ASSIGNED TASK: In the listing below, find the line containing "grand piano: (257, 361)" and the line containing "reception desk: (118, 318)". Repeat exactly those two lines and every line between them.
──────
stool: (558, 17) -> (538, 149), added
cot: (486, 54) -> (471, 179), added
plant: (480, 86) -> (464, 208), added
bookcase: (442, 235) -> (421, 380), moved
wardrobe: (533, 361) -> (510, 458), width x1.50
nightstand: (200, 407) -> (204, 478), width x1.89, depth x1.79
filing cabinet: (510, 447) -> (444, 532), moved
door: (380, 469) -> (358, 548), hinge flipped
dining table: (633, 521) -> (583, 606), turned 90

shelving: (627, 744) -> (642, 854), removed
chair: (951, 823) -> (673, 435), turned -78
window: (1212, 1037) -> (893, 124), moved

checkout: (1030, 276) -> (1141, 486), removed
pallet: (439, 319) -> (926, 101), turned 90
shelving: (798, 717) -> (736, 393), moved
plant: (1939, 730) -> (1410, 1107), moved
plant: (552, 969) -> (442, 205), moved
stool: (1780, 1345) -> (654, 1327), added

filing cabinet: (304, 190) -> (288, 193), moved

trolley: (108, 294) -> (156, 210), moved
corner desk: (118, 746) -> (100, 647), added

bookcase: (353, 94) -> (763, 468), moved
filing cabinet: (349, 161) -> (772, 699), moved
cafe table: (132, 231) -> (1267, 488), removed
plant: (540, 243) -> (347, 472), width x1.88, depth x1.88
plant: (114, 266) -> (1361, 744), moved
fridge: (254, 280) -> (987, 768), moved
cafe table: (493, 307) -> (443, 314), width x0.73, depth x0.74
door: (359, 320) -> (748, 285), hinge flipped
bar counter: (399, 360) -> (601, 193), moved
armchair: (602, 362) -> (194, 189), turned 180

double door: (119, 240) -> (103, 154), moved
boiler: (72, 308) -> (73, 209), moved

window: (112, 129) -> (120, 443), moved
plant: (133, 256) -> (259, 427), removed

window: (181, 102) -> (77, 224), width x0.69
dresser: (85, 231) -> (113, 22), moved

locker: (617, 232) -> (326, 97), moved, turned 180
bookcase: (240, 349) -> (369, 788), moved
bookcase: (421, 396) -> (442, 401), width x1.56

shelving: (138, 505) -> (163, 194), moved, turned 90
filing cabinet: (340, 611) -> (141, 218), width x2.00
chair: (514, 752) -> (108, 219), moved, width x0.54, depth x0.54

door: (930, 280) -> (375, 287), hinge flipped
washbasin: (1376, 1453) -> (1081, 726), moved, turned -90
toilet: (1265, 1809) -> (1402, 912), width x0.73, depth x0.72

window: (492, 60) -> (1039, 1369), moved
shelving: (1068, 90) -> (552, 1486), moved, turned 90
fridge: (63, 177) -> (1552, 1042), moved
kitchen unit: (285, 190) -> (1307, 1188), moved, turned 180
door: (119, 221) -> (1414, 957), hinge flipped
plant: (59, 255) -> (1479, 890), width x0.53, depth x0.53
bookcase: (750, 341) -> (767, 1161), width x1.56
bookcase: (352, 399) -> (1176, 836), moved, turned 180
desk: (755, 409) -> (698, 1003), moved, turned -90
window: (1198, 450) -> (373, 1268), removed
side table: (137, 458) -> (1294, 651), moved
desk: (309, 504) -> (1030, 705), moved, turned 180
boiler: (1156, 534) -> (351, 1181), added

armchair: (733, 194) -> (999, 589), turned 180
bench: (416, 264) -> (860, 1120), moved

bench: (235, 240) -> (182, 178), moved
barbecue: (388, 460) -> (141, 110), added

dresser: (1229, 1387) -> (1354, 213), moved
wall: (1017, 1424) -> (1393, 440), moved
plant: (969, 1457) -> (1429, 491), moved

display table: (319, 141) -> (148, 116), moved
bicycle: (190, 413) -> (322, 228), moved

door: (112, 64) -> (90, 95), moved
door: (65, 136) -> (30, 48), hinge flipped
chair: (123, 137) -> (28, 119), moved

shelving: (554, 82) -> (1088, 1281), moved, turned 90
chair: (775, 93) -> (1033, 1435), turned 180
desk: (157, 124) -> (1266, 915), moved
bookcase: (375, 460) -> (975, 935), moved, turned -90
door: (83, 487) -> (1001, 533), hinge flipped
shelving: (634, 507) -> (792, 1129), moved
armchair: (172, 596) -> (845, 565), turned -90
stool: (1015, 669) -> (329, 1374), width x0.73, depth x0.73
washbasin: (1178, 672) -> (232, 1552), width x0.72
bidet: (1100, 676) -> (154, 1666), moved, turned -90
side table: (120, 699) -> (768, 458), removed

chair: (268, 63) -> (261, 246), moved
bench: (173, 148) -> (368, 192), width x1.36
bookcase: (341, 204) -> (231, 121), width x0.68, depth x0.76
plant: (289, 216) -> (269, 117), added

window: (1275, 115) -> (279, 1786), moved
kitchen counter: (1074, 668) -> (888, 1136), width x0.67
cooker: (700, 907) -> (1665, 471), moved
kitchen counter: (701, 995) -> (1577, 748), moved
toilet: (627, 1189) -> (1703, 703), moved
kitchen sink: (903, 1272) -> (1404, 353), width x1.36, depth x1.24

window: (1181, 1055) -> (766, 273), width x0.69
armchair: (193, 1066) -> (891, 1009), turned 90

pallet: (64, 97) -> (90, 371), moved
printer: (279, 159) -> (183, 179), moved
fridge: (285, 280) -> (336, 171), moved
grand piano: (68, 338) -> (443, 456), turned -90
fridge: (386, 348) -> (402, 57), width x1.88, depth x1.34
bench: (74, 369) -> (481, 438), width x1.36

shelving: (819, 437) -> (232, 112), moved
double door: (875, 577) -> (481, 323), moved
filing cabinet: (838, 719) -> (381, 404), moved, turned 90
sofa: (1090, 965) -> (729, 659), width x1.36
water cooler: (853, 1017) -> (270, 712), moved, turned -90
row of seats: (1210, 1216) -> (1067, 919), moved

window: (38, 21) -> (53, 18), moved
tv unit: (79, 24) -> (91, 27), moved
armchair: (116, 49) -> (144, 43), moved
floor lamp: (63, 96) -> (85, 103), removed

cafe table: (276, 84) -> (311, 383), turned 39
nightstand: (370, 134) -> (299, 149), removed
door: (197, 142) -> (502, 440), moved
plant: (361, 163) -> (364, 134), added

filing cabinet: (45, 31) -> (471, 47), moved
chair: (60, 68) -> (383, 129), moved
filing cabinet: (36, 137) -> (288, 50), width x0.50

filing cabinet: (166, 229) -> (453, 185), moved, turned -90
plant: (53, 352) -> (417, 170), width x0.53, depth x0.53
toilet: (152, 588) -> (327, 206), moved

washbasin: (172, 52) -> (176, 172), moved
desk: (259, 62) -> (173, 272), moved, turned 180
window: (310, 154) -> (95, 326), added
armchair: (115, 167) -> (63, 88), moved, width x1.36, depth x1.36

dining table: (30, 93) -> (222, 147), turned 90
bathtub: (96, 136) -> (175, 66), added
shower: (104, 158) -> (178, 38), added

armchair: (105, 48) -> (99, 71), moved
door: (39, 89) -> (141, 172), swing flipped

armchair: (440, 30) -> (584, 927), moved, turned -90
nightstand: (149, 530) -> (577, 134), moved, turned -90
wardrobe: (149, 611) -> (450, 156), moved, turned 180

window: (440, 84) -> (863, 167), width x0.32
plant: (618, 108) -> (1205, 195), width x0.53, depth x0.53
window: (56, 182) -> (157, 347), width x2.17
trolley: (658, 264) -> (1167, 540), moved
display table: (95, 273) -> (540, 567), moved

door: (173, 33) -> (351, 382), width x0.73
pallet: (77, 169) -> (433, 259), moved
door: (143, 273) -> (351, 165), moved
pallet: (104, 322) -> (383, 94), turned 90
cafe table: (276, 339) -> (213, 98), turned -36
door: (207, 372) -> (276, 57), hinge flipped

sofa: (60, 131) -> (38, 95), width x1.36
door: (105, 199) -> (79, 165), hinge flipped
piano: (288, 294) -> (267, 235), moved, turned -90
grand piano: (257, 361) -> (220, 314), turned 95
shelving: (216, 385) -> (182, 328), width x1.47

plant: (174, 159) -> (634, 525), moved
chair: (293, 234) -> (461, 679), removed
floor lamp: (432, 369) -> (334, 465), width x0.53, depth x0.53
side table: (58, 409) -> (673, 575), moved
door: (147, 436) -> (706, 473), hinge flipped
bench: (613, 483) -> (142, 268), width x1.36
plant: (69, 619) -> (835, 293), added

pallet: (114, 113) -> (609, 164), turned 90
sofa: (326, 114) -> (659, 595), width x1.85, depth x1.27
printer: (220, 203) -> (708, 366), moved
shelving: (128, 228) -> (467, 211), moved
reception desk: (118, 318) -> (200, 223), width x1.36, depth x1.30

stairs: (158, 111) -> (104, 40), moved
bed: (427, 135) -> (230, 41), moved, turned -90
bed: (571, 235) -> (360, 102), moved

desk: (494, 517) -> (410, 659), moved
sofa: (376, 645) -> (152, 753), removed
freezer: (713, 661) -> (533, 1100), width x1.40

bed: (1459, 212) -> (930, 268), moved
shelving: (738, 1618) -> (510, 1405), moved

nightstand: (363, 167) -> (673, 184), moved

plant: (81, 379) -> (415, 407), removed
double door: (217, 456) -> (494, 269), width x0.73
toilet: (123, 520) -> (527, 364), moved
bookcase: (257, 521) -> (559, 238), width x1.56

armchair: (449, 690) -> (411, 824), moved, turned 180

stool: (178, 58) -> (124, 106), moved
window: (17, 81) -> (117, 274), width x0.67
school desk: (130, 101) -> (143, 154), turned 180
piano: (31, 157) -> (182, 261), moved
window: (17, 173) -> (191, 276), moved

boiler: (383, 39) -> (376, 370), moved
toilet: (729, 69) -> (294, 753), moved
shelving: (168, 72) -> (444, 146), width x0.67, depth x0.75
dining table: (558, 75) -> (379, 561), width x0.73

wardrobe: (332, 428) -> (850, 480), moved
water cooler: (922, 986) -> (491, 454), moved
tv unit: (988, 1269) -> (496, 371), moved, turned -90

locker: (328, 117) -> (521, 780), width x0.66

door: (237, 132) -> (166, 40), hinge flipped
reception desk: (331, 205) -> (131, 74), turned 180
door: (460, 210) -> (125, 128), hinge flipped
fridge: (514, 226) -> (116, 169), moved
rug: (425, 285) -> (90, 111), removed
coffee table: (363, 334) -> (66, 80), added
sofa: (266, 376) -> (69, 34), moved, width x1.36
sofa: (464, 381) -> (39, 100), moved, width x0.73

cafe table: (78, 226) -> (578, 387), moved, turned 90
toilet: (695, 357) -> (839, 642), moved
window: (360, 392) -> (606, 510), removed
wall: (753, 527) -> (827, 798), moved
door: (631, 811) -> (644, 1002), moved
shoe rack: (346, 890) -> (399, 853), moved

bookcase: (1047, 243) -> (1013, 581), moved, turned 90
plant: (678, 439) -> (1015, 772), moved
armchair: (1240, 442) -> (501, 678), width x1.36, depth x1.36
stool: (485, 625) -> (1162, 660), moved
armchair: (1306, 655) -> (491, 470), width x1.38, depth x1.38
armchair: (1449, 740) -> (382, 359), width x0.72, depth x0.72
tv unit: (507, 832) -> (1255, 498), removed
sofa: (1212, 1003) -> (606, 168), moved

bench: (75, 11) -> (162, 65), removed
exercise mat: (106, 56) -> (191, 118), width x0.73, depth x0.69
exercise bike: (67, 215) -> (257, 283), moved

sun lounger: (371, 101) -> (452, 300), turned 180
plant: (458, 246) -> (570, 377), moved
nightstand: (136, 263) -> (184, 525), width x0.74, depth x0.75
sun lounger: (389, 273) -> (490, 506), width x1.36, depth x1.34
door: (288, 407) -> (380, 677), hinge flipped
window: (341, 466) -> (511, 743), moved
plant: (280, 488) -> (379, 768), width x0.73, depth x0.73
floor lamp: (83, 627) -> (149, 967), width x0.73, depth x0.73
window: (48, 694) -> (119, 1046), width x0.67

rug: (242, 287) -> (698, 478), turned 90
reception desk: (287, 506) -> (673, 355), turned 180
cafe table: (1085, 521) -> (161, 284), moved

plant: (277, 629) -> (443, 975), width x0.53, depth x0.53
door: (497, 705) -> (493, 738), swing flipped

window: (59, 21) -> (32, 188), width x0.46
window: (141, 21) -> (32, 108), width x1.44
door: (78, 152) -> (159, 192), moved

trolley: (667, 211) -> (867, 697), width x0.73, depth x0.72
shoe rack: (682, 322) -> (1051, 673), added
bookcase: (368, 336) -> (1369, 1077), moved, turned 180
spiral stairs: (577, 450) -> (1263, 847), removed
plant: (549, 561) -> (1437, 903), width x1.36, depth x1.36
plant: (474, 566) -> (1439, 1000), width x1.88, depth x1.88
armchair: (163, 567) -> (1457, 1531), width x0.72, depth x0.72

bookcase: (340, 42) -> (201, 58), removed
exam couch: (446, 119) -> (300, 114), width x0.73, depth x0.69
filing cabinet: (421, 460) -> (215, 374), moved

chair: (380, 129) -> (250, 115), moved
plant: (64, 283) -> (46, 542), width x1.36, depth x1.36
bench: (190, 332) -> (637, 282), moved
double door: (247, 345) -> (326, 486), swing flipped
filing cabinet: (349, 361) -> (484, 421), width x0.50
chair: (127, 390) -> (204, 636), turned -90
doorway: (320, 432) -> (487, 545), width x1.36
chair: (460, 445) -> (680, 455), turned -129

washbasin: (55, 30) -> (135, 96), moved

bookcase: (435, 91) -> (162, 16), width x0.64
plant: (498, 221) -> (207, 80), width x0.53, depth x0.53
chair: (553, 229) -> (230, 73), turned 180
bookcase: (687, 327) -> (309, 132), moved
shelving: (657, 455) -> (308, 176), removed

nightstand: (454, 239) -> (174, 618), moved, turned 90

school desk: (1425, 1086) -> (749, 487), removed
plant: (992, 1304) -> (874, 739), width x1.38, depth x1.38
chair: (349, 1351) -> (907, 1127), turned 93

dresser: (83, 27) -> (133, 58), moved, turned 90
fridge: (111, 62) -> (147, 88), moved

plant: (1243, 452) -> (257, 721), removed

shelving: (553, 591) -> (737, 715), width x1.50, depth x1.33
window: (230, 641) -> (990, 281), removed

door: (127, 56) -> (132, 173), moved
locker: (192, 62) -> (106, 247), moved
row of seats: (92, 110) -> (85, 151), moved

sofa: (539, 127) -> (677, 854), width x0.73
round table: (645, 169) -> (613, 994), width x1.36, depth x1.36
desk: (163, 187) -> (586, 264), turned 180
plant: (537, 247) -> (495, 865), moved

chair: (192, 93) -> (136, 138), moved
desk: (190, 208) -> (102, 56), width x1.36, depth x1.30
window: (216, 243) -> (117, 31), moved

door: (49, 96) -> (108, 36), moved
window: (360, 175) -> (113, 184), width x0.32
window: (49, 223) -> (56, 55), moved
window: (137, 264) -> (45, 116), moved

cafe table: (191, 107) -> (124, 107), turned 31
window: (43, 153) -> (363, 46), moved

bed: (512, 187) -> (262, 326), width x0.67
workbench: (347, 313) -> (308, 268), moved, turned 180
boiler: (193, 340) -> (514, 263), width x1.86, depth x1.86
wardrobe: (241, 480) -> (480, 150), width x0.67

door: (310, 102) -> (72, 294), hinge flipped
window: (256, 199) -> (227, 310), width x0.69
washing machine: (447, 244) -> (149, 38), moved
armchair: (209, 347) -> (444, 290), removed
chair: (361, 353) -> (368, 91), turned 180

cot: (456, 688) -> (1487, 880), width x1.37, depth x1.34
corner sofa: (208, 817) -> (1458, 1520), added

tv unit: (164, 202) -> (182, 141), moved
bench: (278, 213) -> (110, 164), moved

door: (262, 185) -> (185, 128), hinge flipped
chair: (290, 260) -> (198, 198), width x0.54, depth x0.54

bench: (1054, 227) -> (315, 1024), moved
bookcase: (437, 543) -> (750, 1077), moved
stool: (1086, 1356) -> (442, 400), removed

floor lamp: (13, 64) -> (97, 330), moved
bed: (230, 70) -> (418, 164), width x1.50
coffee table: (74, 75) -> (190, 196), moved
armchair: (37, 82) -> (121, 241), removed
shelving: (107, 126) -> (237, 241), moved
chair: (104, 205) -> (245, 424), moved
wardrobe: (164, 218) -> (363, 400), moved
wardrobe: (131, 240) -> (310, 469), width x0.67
──────
EXERCISE SOLUTION:
grand piano: (257, 361) -> (220, 314), turned 95
shelving: (216, 385) -> (182, 328), width x1.47

plant: (174, 159) -> (634, 525), moved
chair: (293, 234) -> (461, 679), removed
floor lamp: (432, 369) -> (334, 465), width x0.53, depth x0.53
side table: (58, 409) -> (673, 575), moved
door: (147, 436) -> (706, 473), hinge flipped
bench: (613, 483) -> (142, 268), width x1.36
plant: (69, 619) -> (835, 293), added

pallet: (114, 113) -> (609, 164), turned 90
sofa: (326, 114) -> (659, 595), width x1.85, depth x1.27
printer: (220, 203) -> (708, 366), moved
shelving: (128, 228) -> (467, 211), moved
reception desk: (118, 318) -> (200, 223), width x1.36, depth x1.30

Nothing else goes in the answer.